WHAT IS NEEDED |
When a line in the entries contains the word "html", copy that line in full.
━━━━━ WORKING DATA ━━━━━
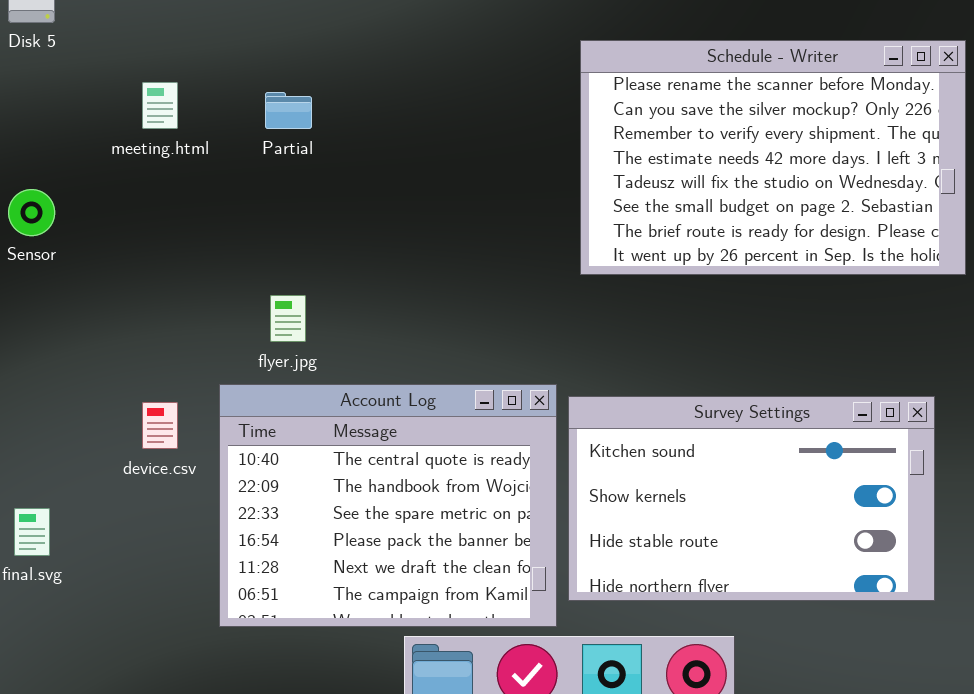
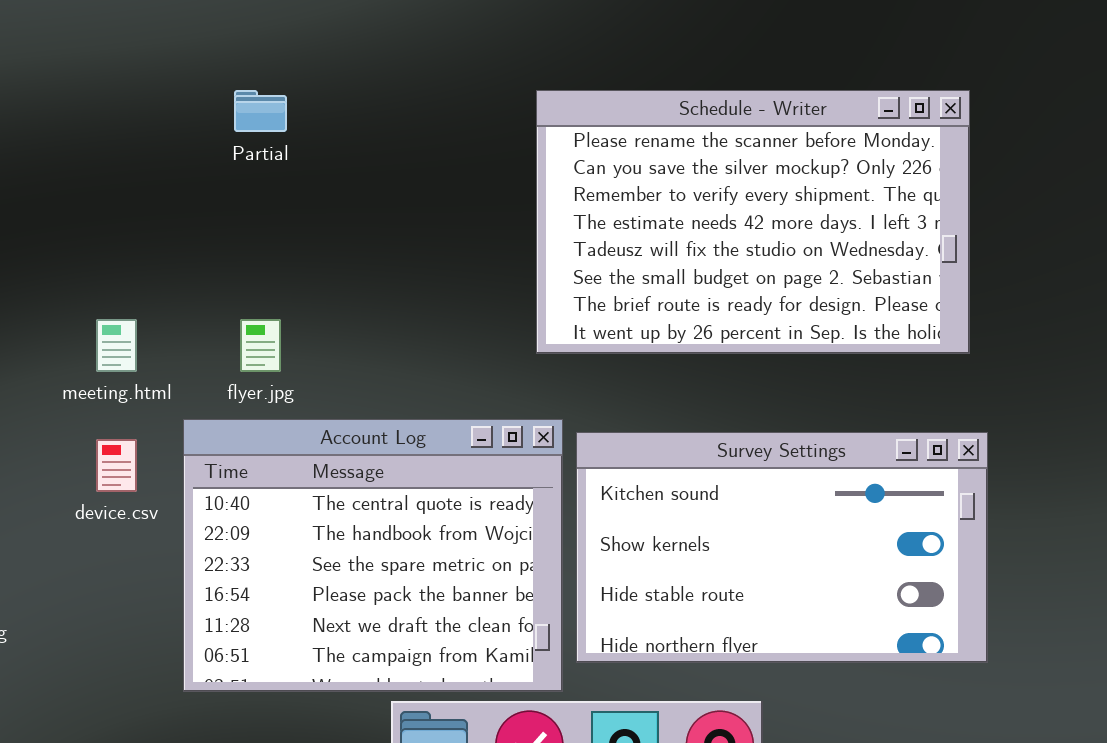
Schedule - Writer: [580,40,966,275] -> [536,90,970,354], moved
meeting.html: [142,82,178,129] -> [96,319,137,372], moved

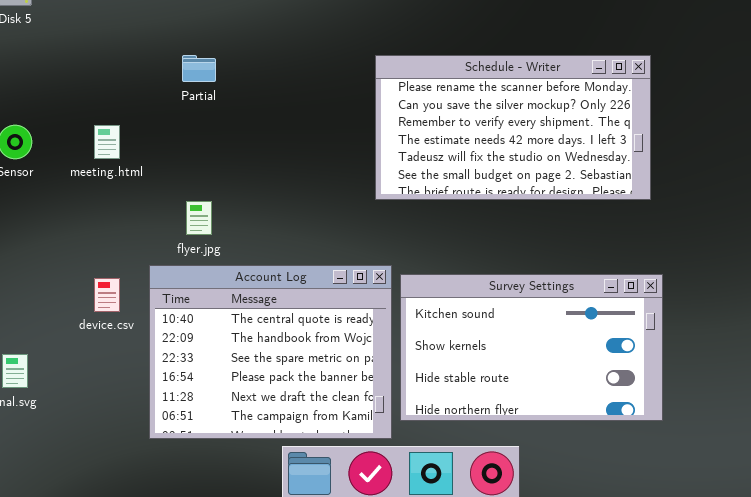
Schedule - Writer: [536,90,970,354] -> [375,55,651,200], resized
meeting.html: [96,319,137,372] -> [94,125,120,159], moved

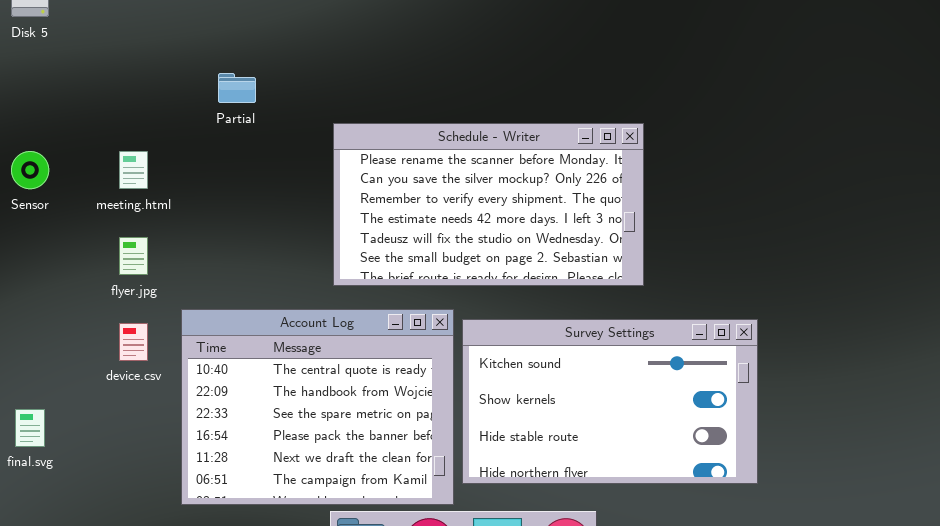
Schedule - Writer: [375,55,651,200] -> [333,123,644,286], moved
flyer.jpg: [186,201,212,235] -> [119,237,148,275], moved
━━━━━
FINAL ANSWER |
meeting.html: [142,82,178,129] -> [96,319,137,372], moved
meeting.html: [96,319,137,372] -> [94,125,120,159], moved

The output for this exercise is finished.